When the line with "black 1x3 brick" turns up below, begin repeating exactly, and carry on through the line with "pink 2x2 plate"; no pictures go into the copy.

Available data.
# # # # #

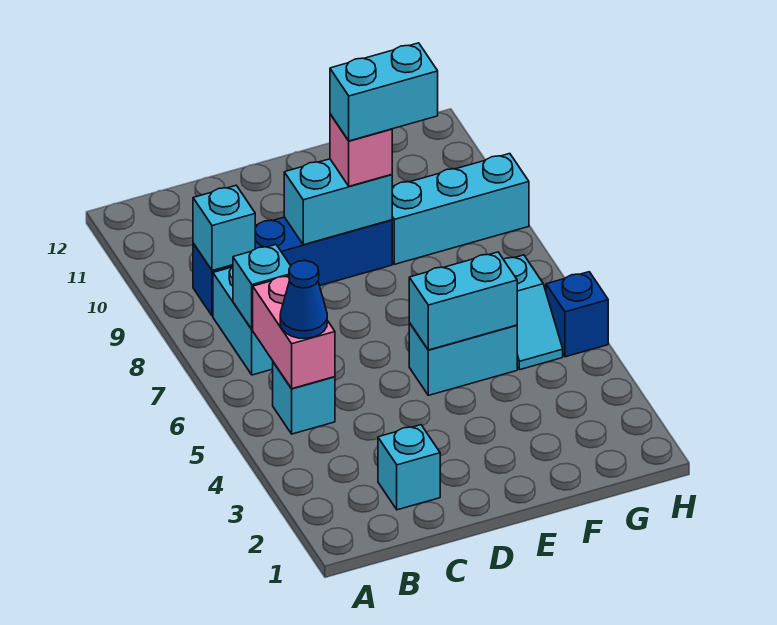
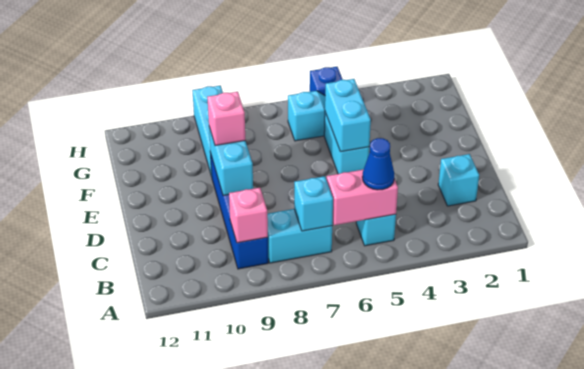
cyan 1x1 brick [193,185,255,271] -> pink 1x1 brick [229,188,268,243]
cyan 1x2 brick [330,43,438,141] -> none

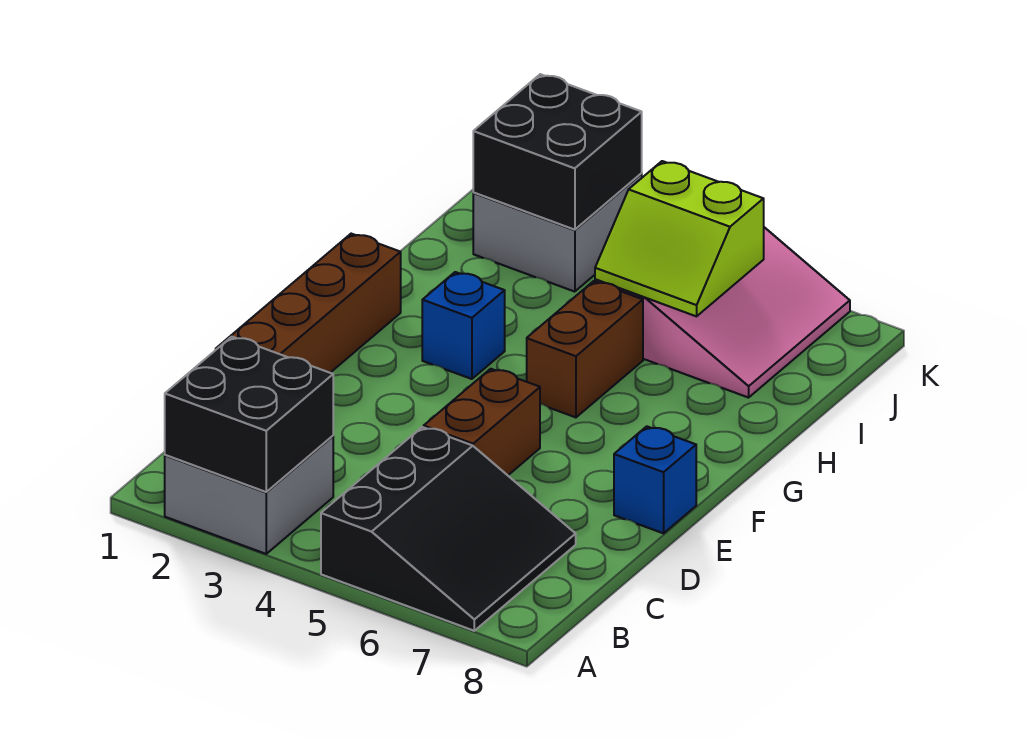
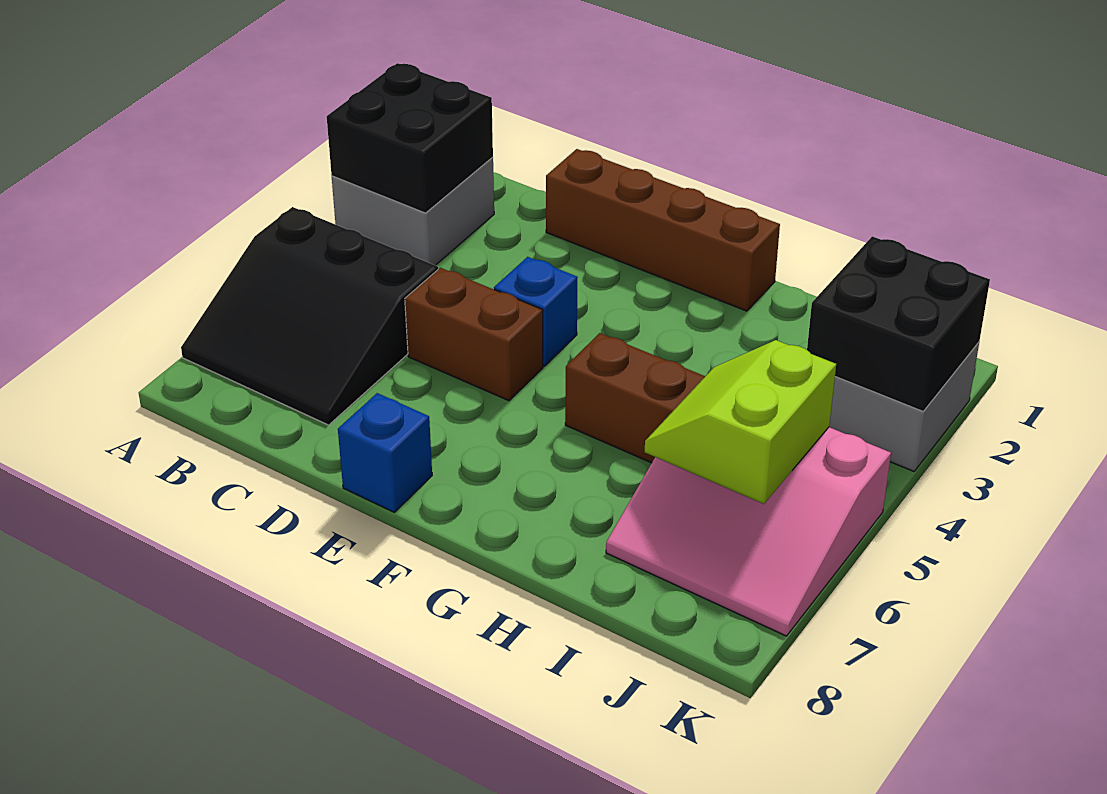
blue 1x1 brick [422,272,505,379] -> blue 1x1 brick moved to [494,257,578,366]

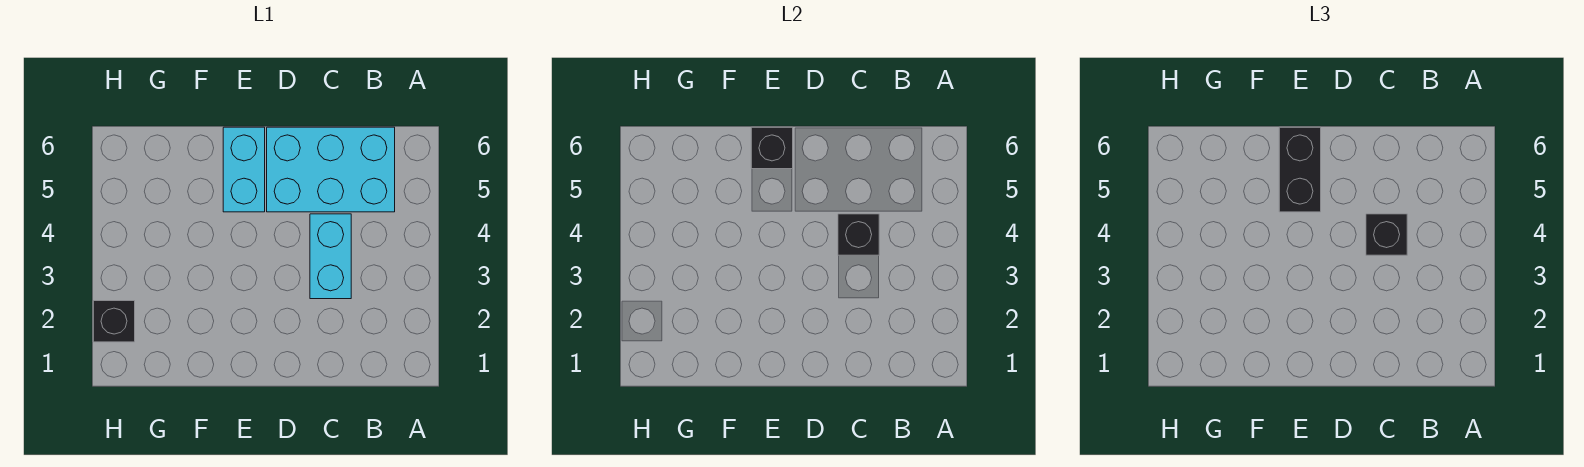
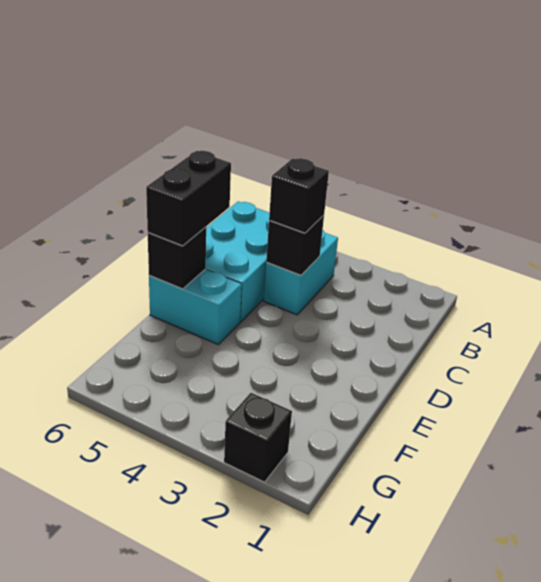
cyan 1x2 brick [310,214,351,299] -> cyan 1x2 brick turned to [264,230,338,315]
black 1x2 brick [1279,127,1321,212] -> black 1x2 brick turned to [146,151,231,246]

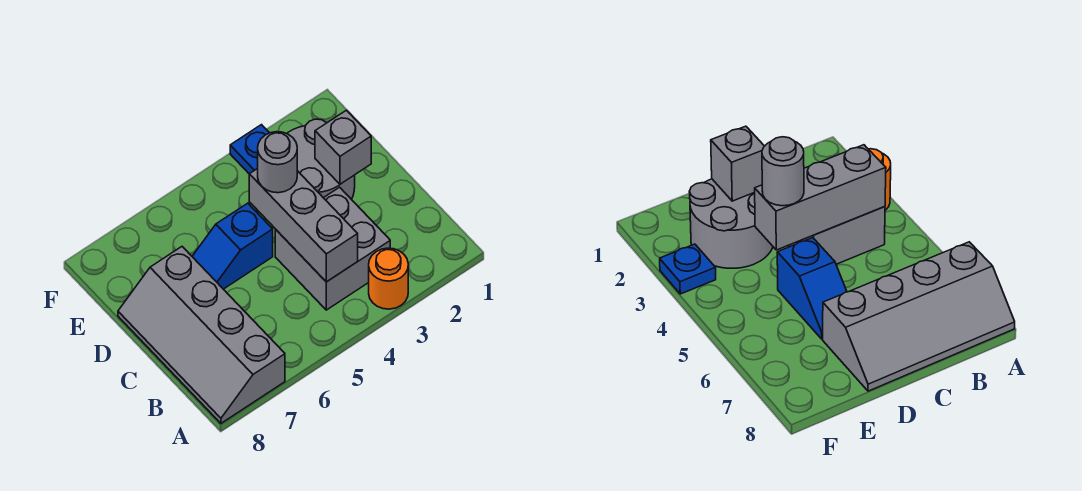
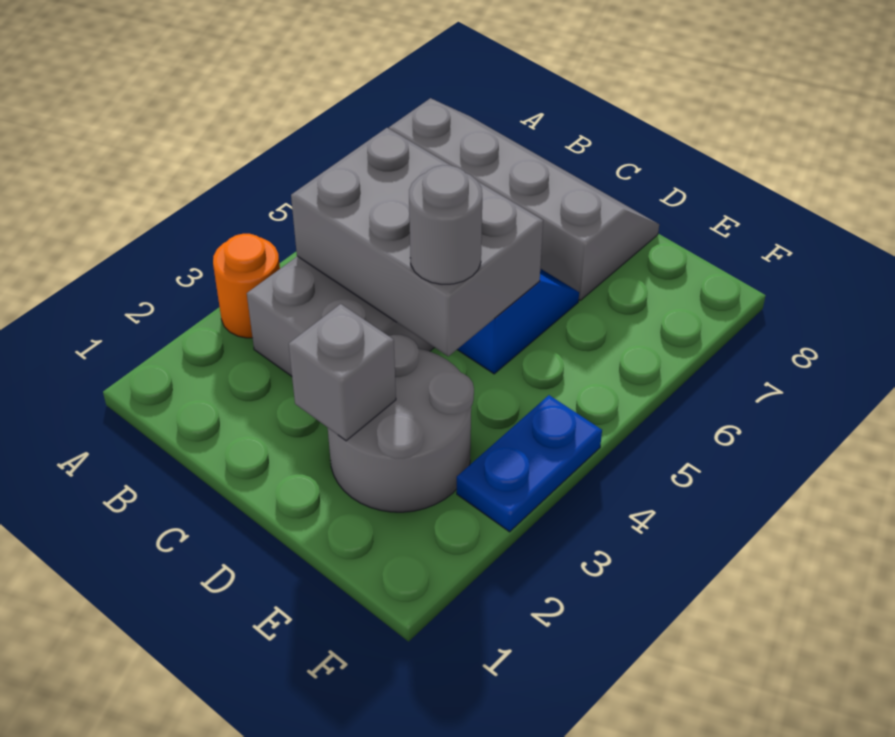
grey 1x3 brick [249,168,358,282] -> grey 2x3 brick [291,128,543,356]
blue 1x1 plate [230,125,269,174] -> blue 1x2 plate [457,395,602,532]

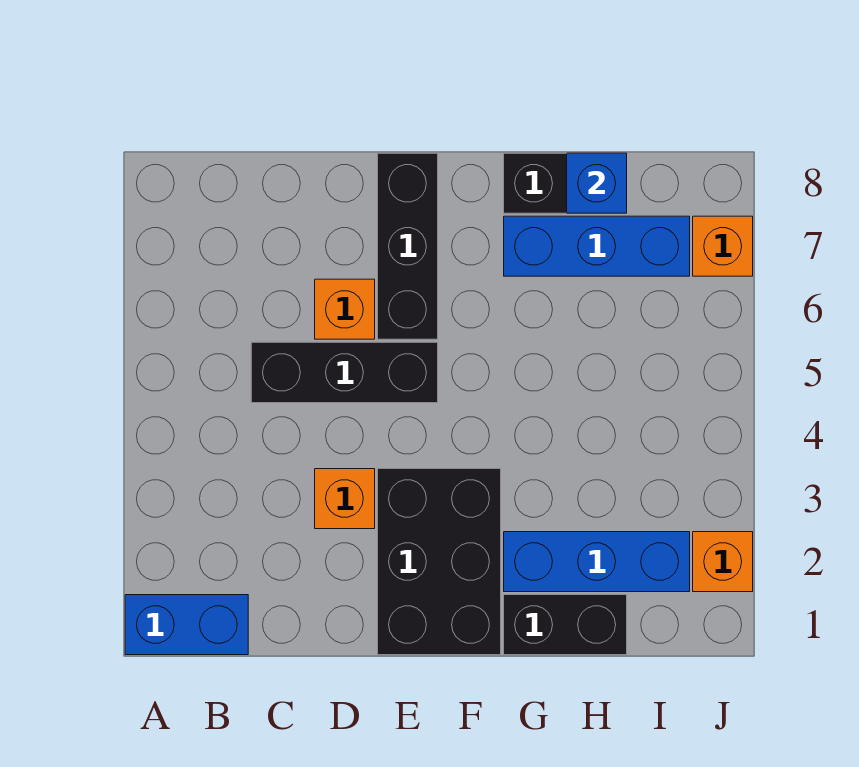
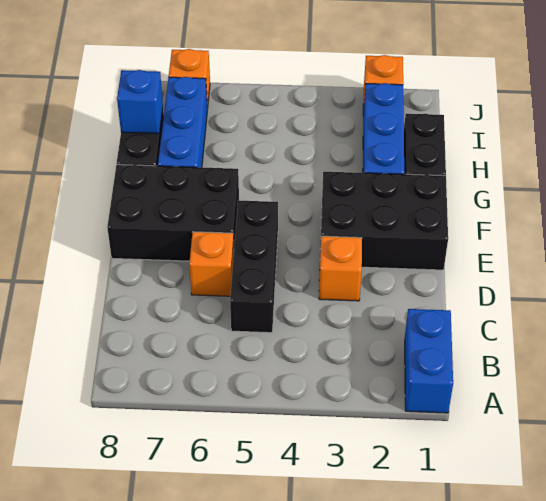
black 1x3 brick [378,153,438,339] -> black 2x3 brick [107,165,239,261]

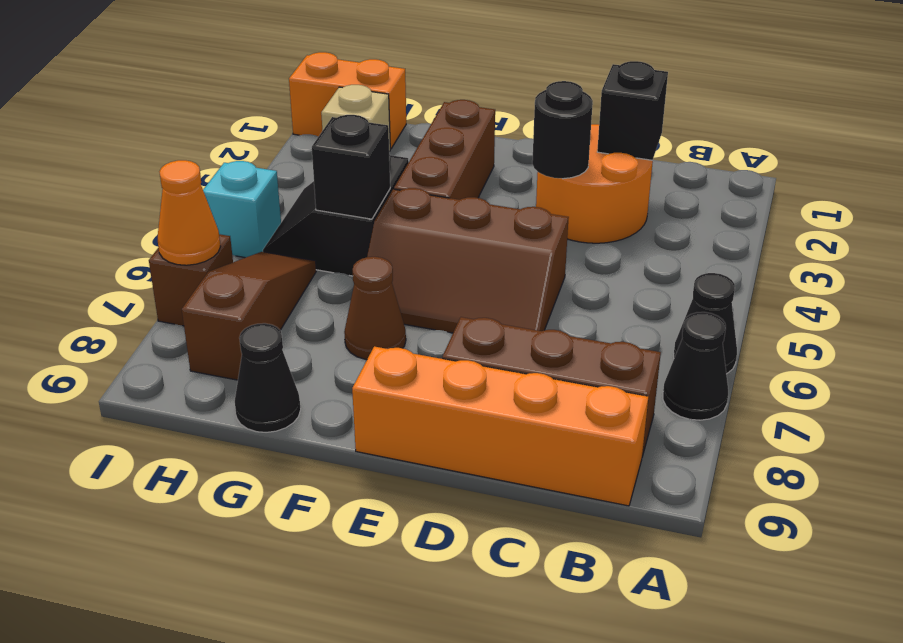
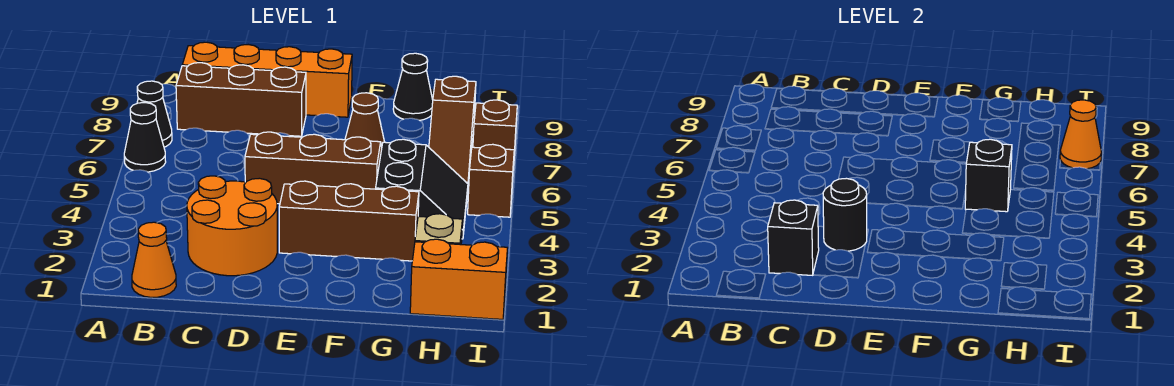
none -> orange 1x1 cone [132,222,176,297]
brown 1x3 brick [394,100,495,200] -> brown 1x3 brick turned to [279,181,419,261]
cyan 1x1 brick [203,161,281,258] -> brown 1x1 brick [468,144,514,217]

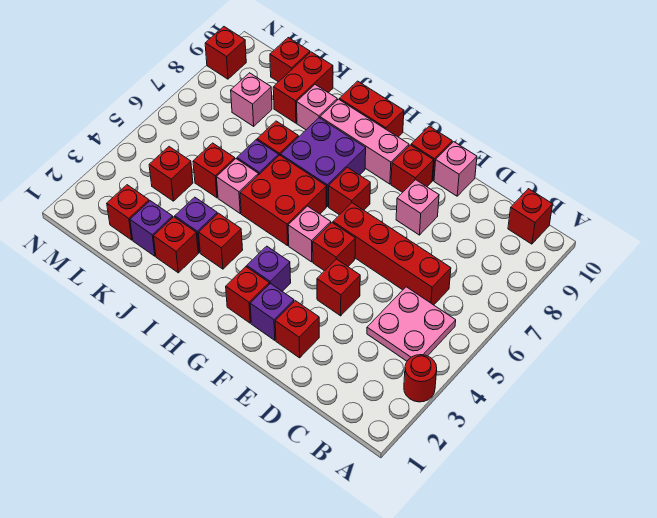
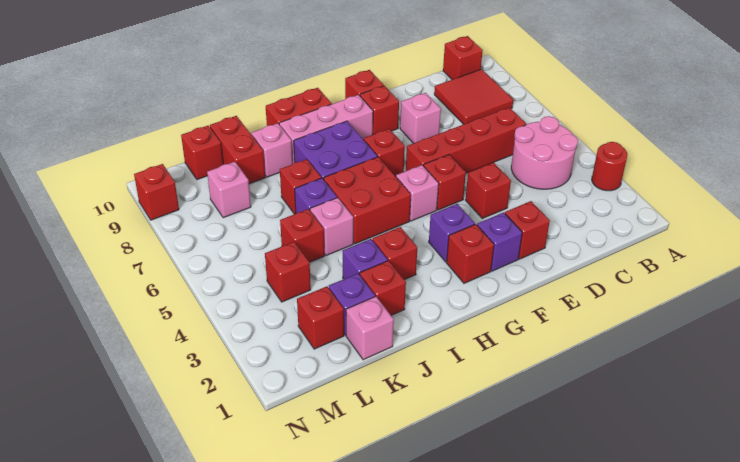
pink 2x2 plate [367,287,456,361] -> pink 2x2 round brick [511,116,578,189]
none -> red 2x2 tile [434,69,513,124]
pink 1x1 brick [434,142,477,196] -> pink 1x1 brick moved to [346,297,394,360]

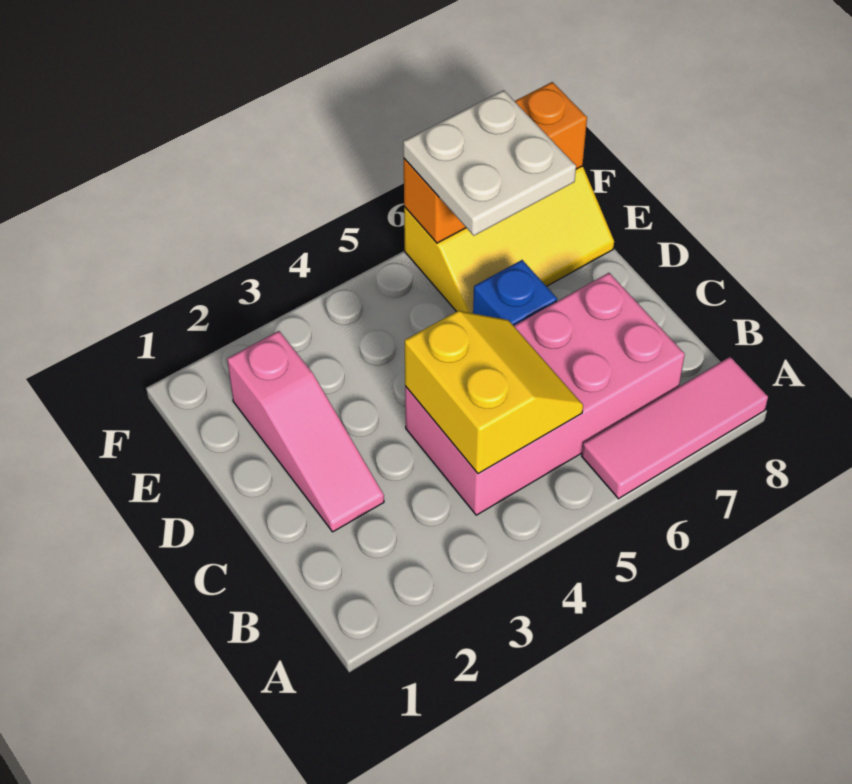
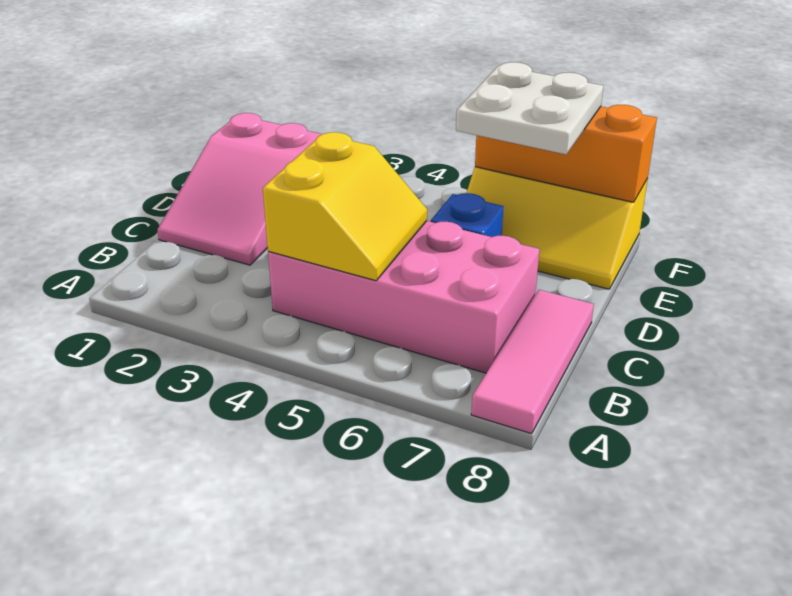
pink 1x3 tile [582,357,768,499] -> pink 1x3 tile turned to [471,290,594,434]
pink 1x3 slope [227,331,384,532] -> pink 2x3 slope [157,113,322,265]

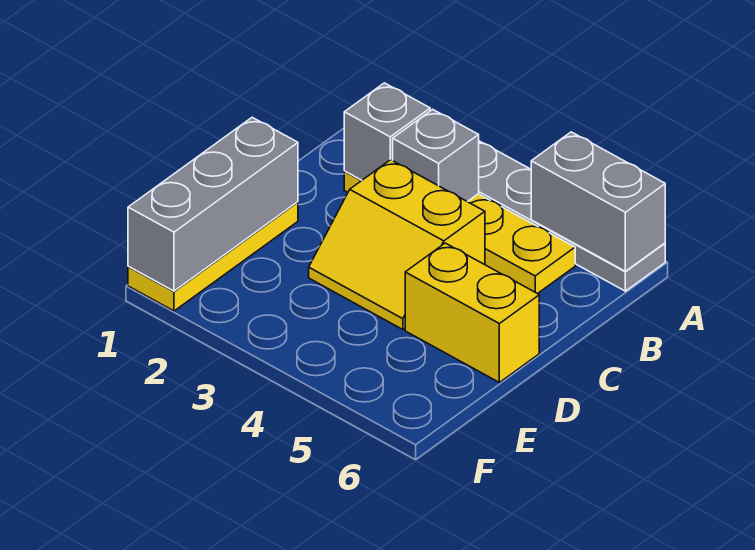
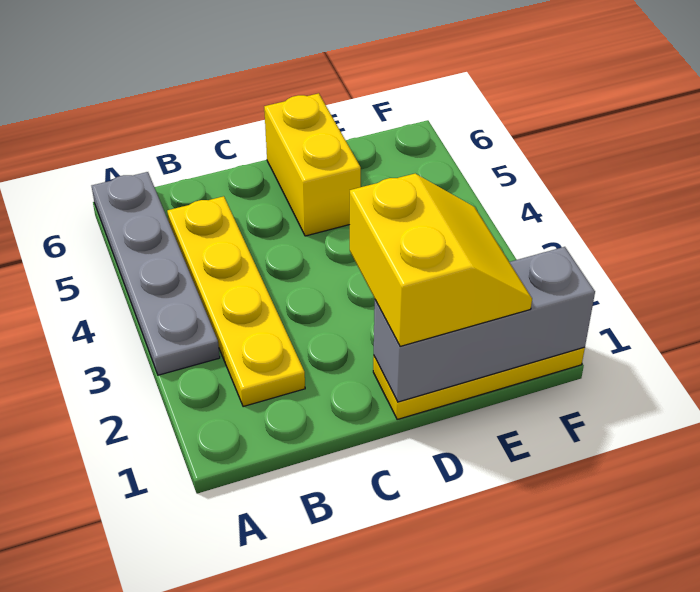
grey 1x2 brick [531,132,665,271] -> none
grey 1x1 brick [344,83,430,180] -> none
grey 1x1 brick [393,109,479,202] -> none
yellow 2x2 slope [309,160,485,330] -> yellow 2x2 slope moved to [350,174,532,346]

# # # # #

Response for this exercise.
black 1x3 brick [378,153,438,339] -> black 2x3 brick [107,165,239,261]

none -> orange 1x1 cone [132,222,176,297]
brown 1x3 brick [394,100,495,200] -> brown 1x3 brick turned to [279,181,419,261]
cyan 1x1 brick [203,161,281,258] -> brown 1x1 brick [468,144,514,217]

pink 2x2 plate [367,287,456,361] -> pink 2x2 round brick [511,116,578,189]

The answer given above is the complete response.